◆ **Work to complete**
Give back a single figure: the number of lines in the entries below that contain "DGND".

◆ **Available data**

* * *

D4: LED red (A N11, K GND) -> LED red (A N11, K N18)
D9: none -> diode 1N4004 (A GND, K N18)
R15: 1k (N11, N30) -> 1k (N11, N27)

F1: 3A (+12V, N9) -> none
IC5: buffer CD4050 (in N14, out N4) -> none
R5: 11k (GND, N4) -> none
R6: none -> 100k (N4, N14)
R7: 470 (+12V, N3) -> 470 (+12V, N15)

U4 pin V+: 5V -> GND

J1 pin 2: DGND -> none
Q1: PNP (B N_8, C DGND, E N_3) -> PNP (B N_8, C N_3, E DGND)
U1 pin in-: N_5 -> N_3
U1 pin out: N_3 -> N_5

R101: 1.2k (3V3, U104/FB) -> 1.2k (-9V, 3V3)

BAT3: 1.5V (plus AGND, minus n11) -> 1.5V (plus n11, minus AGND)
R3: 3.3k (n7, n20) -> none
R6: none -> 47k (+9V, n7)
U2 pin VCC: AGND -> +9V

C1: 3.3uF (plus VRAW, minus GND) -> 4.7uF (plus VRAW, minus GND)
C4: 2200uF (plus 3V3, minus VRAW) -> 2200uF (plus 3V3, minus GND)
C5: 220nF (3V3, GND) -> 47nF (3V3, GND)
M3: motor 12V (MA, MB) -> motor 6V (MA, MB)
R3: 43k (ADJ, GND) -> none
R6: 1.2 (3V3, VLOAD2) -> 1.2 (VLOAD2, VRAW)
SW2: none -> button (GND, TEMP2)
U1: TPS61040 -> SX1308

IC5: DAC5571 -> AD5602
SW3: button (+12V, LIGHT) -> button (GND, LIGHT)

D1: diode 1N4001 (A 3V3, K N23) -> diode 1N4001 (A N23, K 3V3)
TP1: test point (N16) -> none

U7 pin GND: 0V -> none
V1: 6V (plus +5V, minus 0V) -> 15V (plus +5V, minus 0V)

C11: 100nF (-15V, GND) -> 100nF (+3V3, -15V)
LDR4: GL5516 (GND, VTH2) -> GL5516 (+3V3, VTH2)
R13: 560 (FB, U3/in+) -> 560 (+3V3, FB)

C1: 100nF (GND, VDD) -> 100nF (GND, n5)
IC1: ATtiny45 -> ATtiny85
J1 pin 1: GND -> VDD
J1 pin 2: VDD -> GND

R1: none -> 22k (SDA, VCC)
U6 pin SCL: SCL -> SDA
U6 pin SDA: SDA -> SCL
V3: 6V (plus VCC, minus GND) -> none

* * *

◆ **Result of the exercise**
2